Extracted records
=-=-=-=-=

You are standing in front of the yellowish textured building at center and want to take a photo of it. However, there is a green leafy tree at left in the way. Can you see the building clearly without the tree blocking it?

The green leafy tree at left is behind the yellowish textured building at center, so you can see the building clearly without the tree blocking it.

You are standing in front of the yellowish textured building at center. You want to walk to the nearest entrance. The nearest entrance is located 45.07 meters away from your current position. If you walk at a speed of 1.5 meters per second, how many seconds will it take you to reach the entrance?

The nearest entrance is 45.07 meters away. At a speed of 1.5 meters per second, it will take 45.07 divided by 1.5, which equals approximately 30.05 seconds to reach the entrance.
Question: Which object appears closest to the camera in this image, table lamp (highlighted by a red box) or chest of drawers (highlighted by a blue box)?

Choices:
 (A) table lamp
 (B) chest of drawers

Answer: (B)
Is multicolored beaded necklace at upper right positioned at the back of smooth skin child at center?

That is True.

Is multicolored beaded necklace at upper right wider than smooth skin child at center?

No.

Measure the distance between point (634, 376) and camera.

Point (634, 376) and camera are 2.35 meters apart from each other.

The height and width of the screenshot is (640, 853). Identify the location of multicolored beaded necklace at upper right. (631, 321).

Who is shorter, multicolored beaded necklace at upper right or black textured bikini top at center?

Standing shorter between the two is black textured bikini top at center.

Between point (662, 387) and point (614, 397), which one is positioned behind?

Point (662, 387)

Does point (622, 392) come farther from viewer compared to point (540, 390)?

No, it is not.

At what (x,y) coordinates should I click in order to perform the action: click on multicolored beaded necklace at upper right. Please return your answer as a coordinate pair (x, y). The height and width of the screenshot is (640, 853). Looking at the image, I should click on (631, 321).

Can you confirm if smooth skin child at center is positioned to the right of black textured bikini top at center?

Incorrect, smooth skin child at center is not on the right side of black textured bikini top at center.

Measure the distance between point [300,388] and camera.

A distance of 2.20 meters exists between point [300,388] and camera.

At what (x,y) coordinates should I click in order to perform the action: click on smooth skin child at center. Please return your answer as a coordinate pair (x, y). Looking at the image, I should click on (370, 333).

=-=-=-=-=

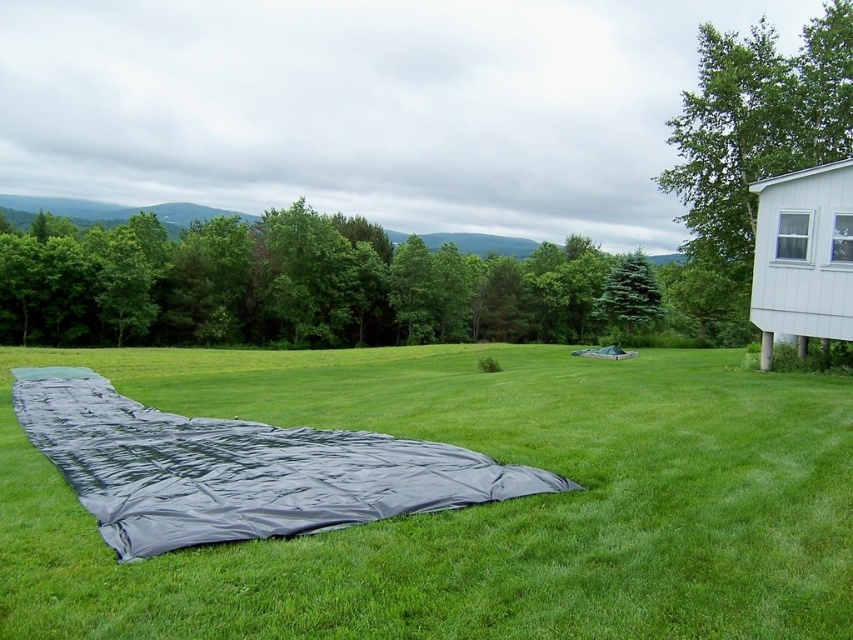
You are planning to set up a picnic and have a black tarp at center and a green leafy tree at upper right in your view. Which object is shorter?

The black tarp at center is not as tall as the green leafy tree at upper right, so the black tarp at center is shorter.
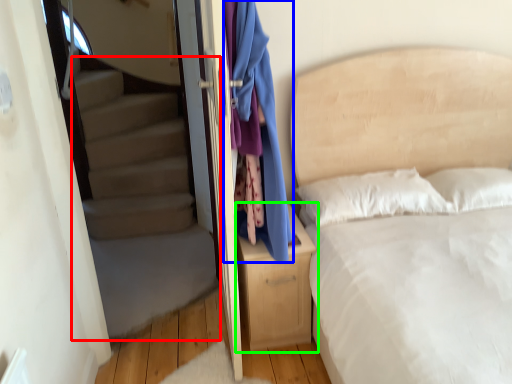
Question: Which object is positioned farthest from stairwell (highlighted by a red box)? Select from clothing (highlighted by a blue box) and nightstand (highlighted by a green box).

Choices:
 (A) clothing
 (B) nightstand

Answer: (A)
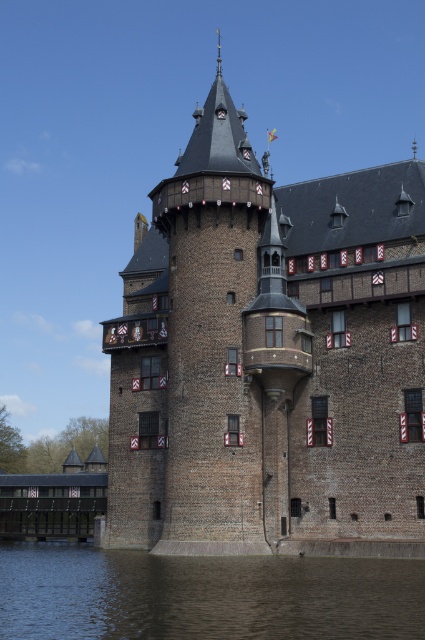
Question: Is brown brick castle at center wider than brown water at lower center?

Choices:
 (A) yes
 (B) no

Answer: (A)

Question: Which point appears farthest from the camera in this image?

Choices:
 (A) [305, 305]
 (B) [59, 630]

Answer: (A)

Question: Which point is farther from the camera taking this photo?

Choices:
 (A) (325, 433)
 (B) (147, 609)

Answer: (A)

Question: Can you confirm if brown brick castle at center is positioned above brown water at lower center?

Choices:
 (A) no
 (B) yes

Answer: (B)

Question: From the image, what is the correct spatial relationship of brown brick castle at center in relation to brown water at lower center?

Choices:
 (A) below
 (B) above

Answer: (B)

=-=-=-=-=

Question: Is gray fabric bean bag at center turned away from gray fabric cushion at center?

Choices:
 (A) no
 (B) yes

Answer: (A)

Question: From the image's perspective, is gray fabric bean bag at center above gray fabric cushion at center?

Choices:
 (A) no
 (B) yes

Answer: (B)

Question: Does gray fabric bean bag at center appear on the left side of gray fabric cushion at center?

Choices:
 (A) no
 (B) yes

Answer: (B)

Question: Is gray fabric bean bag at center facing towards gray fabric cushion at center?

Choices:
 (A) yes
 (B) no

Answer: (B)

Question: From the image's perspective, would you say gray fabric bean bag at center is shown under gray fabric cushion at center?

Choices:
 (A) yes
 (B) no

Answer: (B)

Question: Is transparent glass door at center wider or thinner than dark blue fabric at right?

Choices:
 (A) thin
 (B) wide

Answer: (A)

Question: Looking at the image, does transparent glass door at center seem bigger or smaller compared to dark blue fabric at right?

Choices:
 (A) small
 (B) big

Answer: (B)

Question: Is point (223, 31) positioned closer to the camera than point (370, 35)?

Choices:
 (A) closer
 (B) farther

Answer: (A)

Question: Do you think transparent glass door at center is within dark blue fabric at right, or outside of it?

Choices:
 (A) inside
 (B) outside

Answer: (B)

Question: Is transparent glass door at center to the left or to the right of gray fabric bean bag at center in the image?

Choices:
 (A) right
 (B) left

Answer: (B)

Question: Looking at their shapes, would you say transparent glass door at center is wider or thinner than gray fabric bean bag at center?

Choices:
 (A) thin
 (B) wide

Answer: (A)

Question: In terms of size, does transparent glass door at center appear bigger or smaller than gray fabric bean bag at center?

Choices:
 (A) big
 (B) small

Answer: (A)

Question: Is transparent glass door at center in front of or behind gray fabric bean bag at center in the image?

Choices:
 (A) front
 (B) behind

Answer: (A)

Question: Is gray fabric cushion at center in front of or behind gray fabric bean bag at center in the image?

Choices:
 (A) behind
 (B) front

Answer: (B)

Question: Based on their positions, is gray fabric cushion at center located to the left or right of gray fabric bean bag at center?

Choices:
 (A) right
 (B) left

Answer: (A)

=-=-=-=-=

Work to complete
Reproduce the records word for word, beginning at the line containing "tree blocking it?" and continuing through the line containing "The green leafy tree at left", with both of those lines included.

Response to the exercise
You are standing in front of the yellowish textured building at center and want to take a photo of it. However, there is a green leafy tree at left in the way. Can you see the building clearly without the tree blocking it?

The green leafy tree at left is behind the yellowish textured building at center, so you can see the building clearly without the tree blocking it.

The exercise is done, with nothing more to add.